■ WHAT YOU HAVE TO DO
List each line of the data in which the string "cone" appears.
== STORED DATA ==
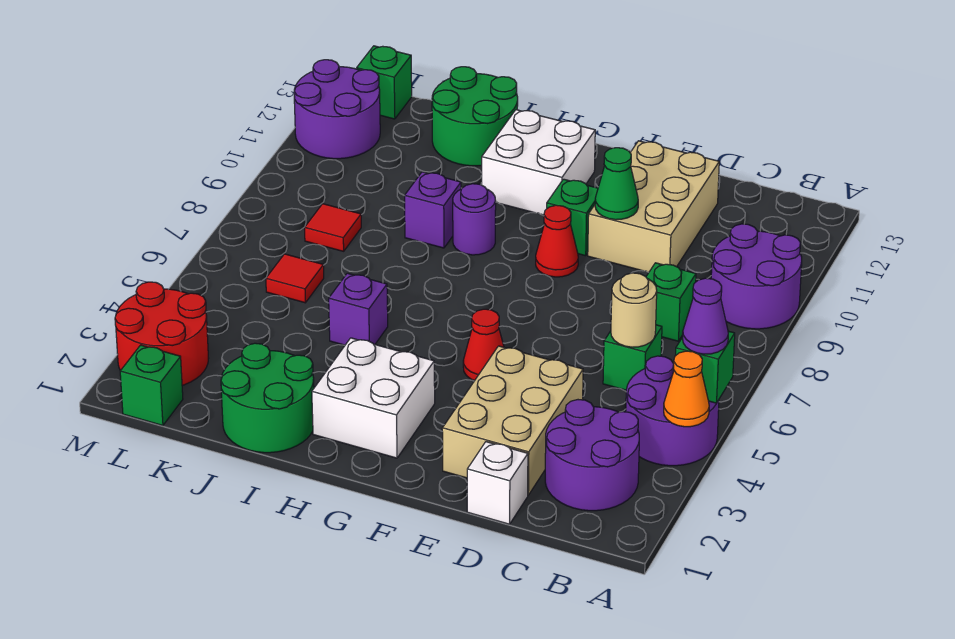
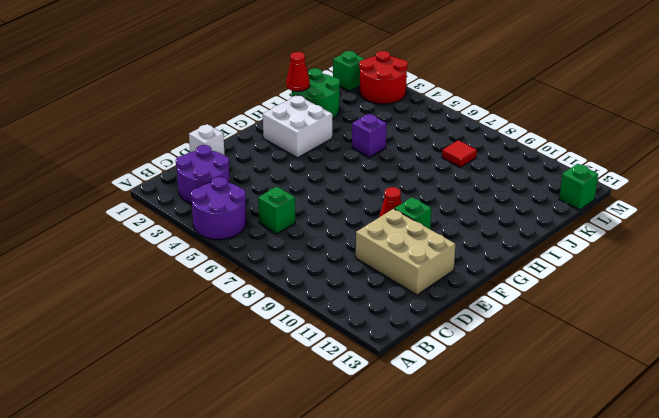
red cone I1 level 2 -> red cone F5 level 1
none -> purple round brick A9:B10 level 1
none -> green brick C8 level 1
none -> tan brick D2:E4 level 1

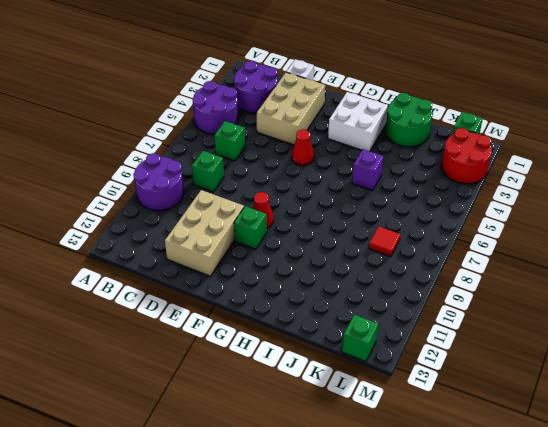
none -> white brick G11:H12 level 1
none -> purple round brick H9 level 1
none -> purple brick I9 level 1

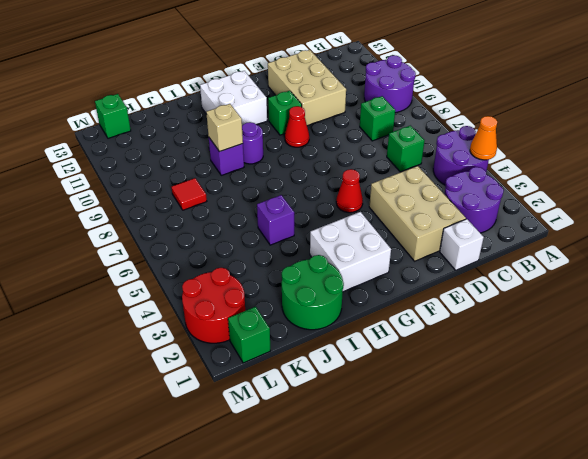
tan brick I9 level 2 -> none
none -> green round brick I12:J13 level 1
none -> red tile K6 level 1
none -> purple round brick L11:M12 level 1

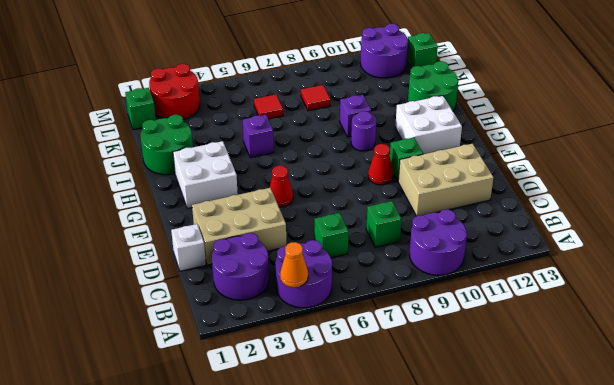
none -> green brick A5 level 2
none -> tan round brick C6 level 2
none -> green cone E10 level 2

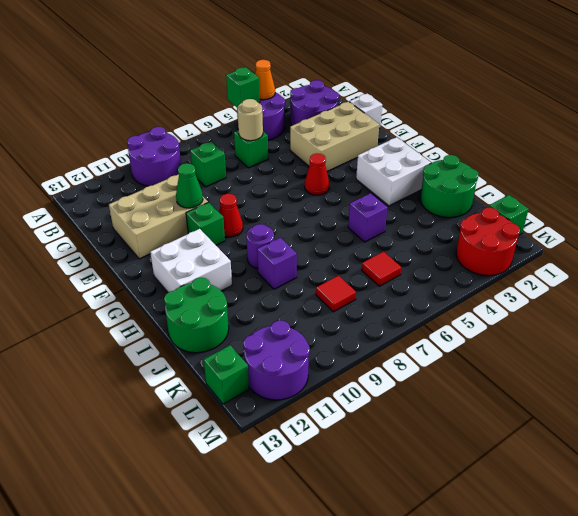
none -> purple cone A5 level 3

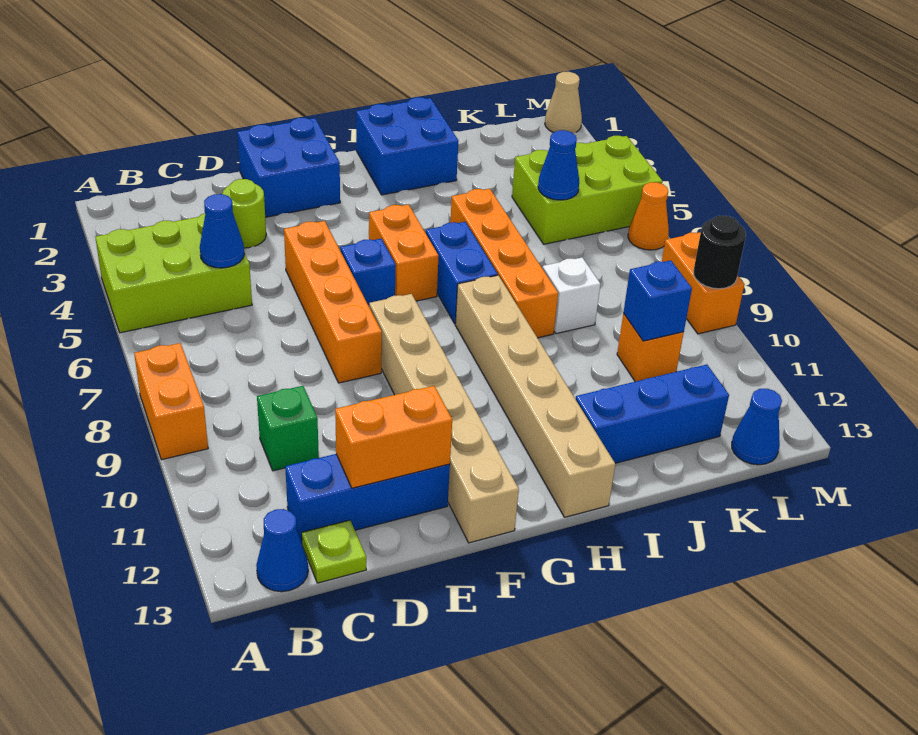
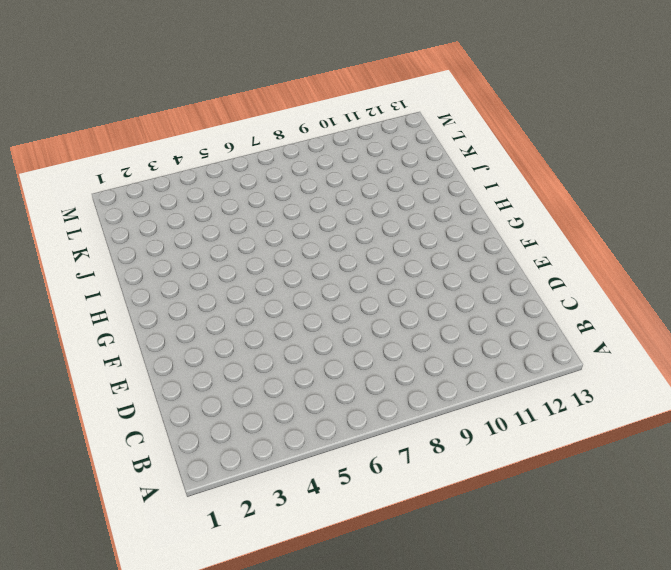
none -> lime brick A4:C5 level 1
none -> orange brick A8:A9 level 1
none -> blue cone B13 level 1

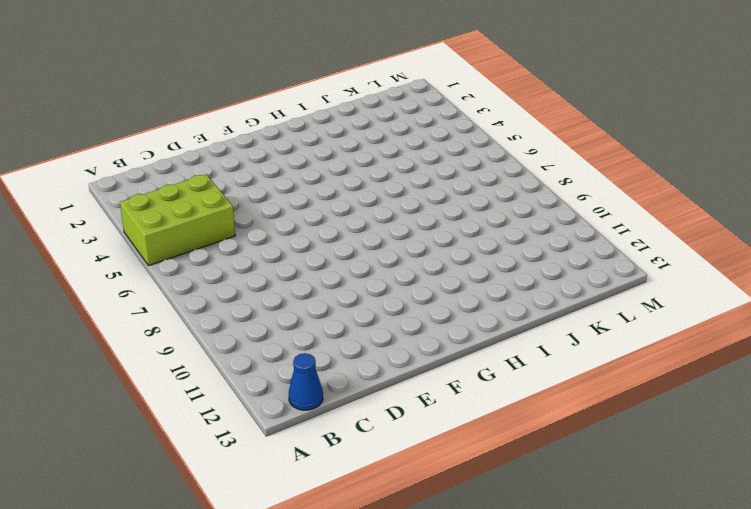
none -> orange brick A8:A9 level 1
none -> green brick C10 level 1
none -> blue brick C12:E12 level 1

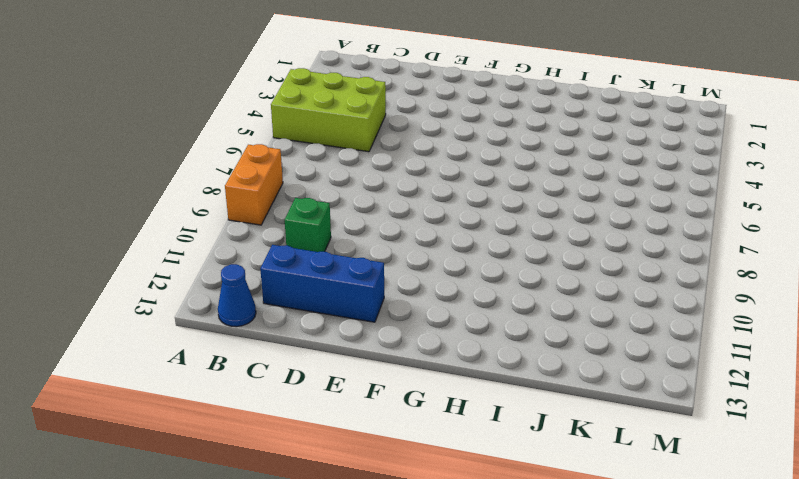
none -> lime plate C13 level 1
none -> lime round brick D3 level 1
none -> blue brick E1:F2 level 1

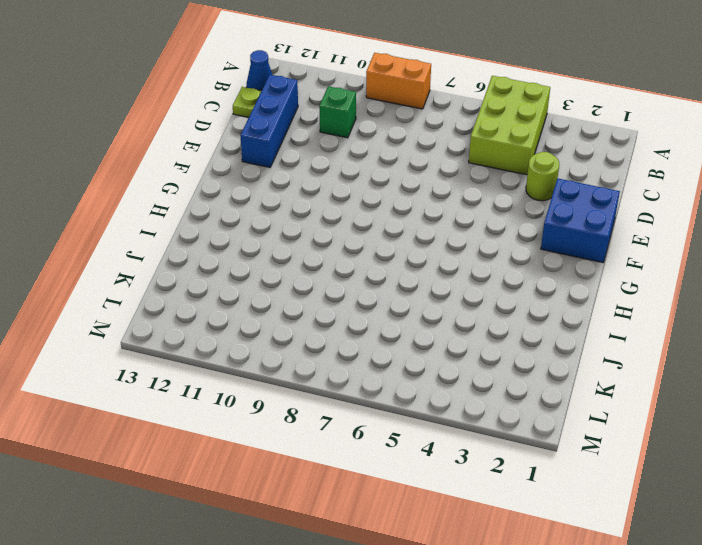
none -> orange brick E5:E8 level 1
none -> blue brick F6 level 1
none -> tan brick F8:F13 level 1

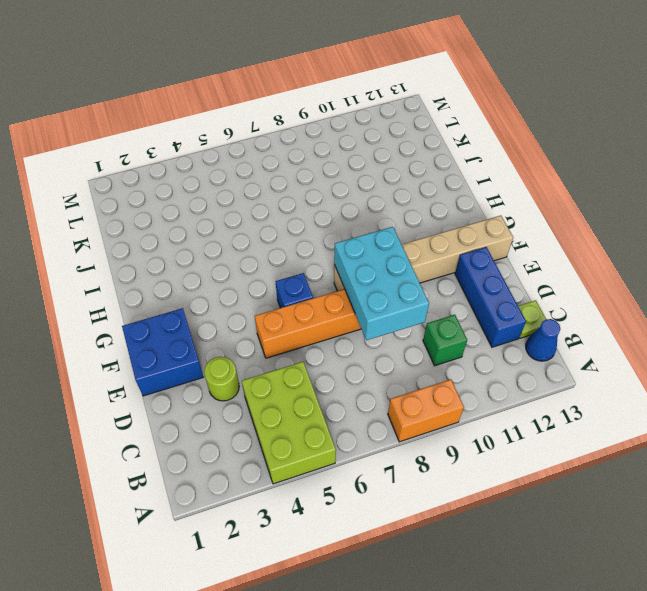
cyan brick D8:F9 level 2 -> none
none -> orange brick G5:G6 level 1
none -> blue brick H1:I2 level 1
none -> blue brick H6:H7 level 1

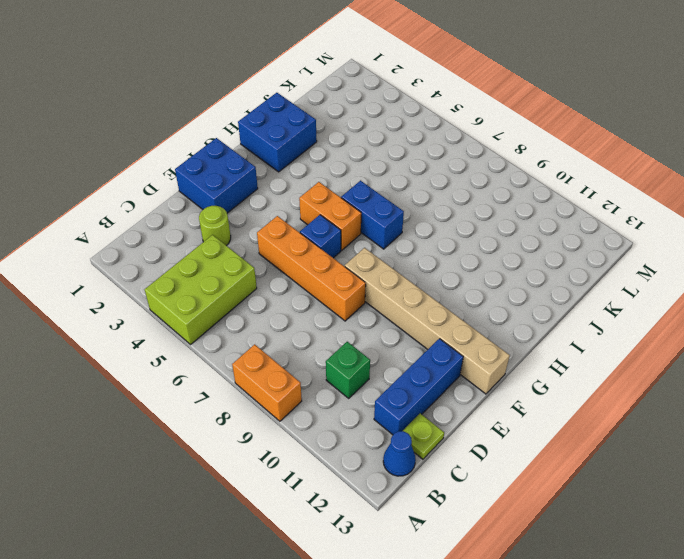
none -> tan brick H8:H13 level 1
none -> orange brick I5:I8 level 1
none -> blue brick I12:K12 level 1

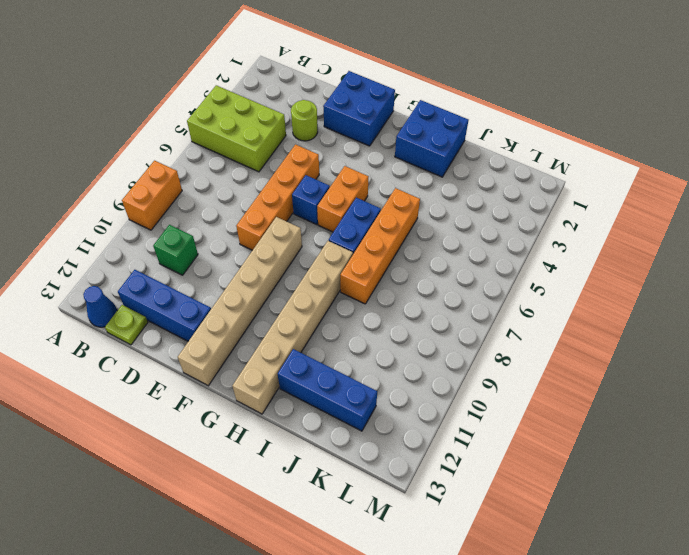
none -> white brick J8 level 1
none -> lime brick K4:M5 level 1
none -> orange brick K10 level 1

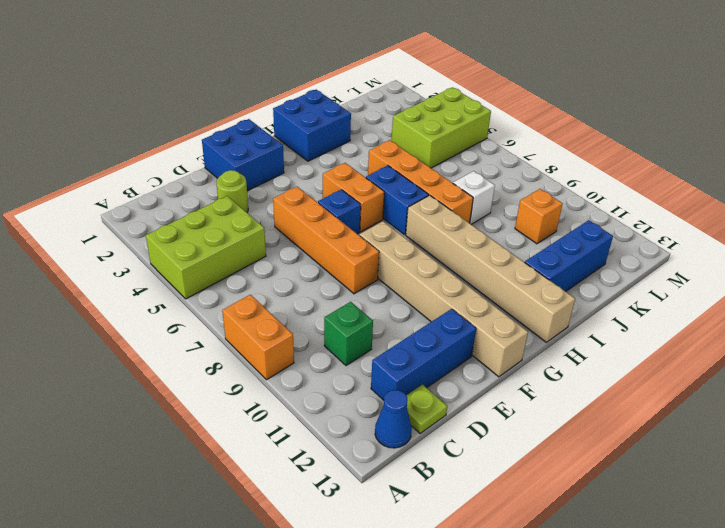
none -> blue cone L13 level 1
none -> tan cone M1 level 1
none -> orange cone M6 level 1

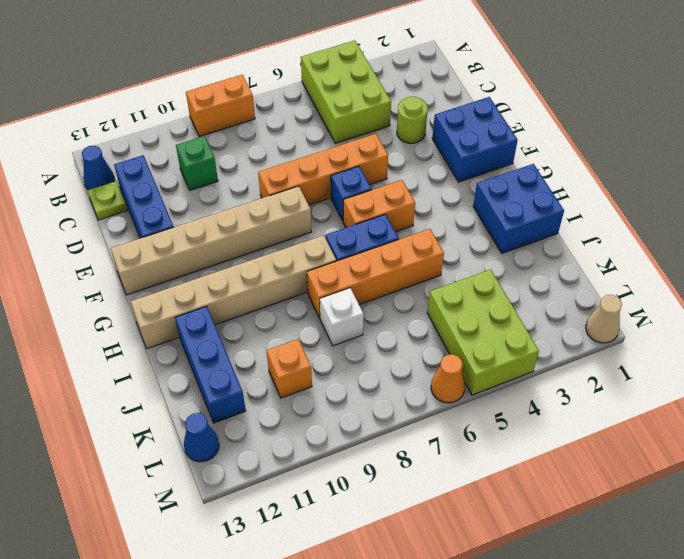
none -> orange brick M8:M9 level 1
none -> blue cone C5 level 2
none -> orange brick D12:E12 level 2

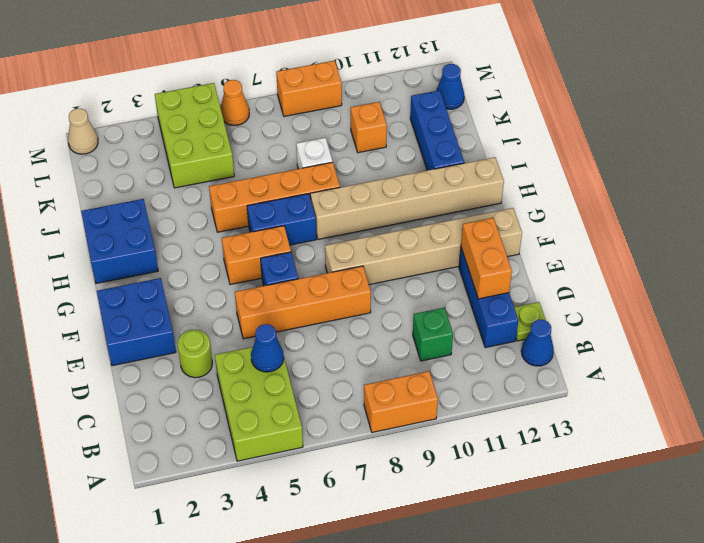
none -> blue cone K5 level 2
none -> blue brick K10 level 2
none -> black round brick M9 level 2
===
■ WRITTEN ANSWER
red cone I1 level 2 -> red cone F5 level 1
none -> green cone E10 level 2
none -> purple cone A5 level 3
none -> blue cone B13 level 1
none -> blue cone L13 level 1
none -> tan cone M1 level 1
none -> orange cone M6 level 1
none -> blue cone C5 level 2
none -> blue cone K5 level 2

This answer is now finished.